Data to process:

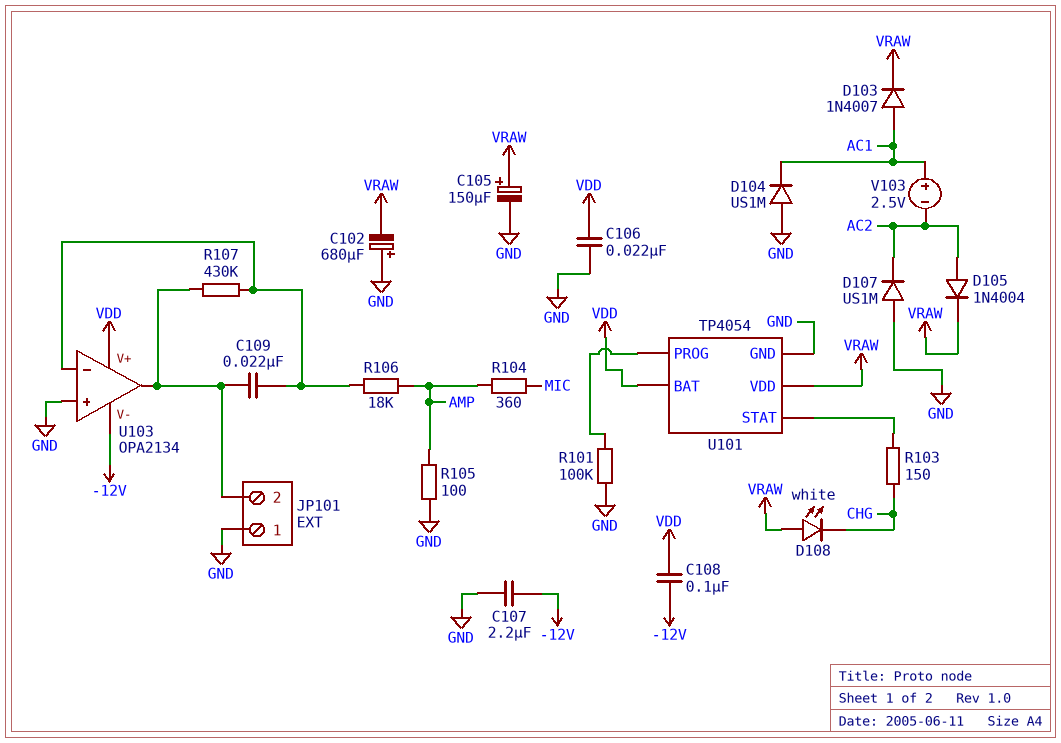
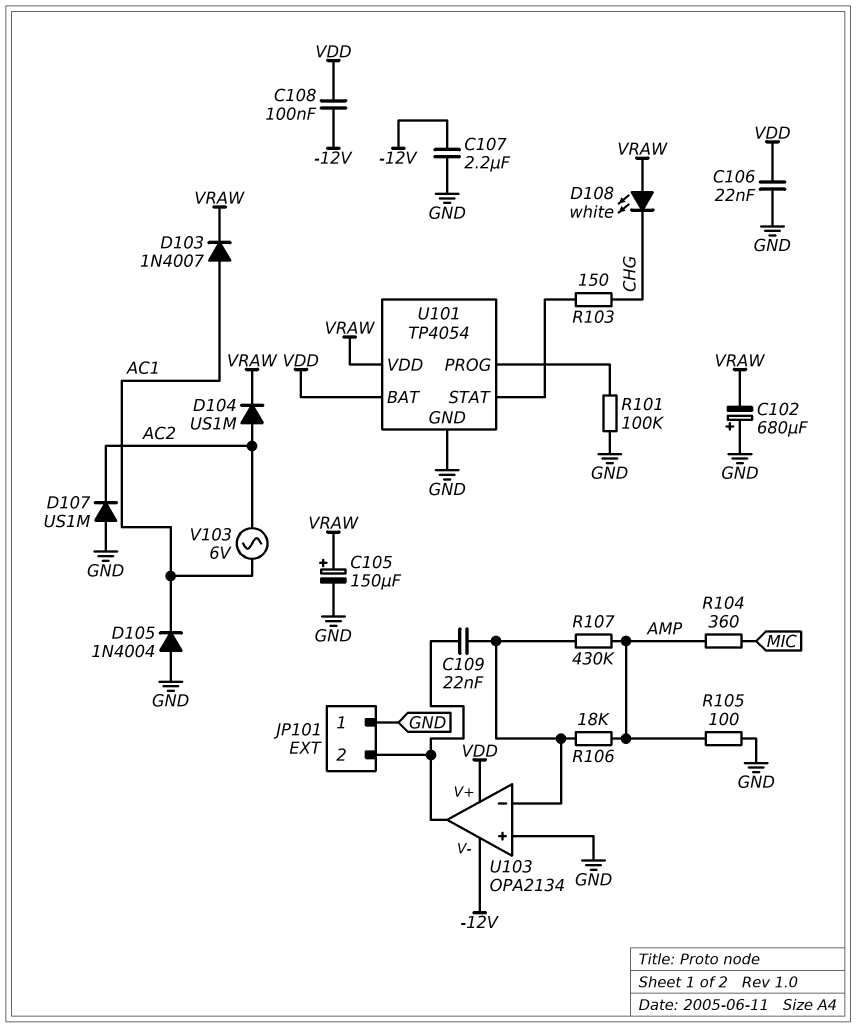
D104: diode US1M (A GND, K AC1) -> diode US1M (A AC2, K VRAW)
D105: diode 1N4004 (A AC2, K VRAW) -> diode 1N4004 (A GND, K AC1)
R107: 430k (JP101/2, U103/in-) -> 430k (AMP, U103/in-)
V103: 2.5V (plus AC1, minus AC2) -> AC 6V (AC1, AC2)

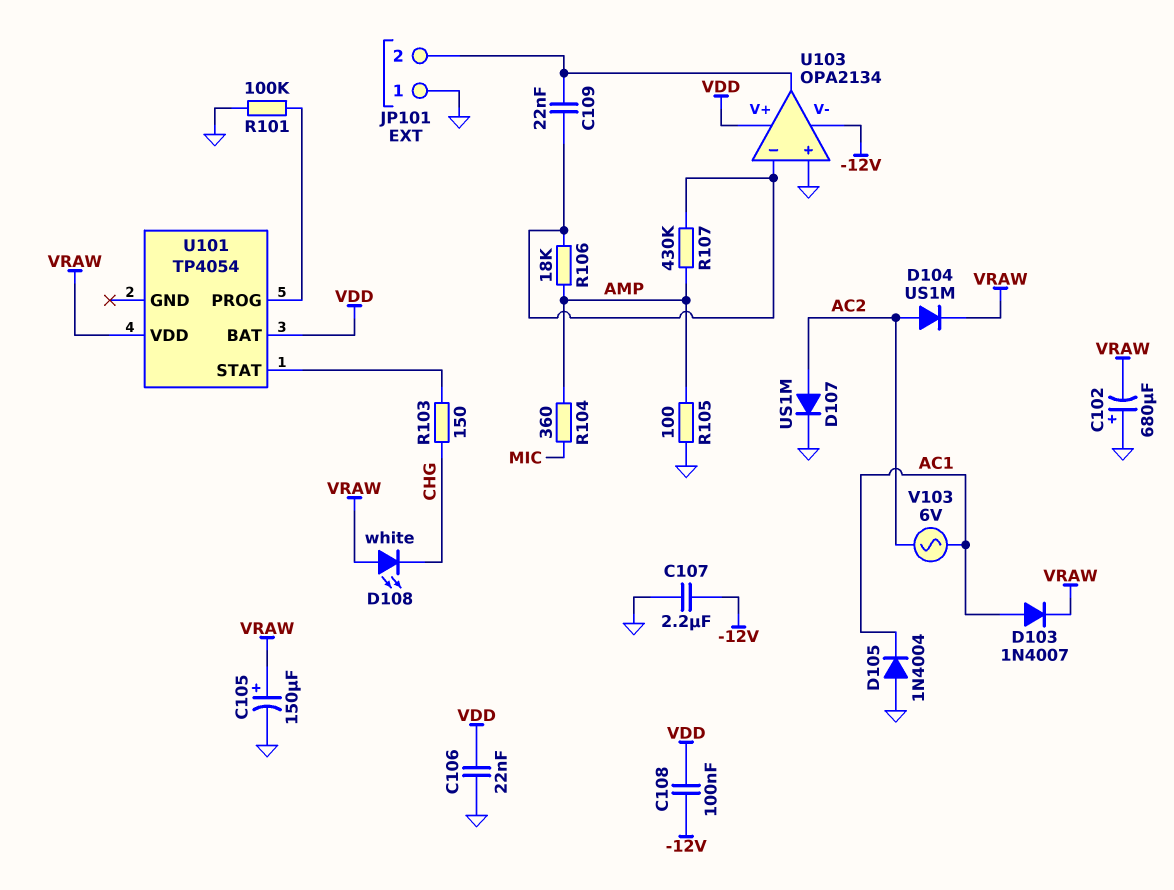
D107: diode US1M (A GND, K AC2) -> diode US1M (A AC2, K GND)
U101 pin GND: GND -> none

Your goal: Copy, with no alteration, the line that contains "D107: diode US1M" and each remaining line of the listing above.

Reply:
D107: diode US1M (A GND, K AC2) -> diode US1M (A AC2, K GND)
U101 pin GND: GND -> none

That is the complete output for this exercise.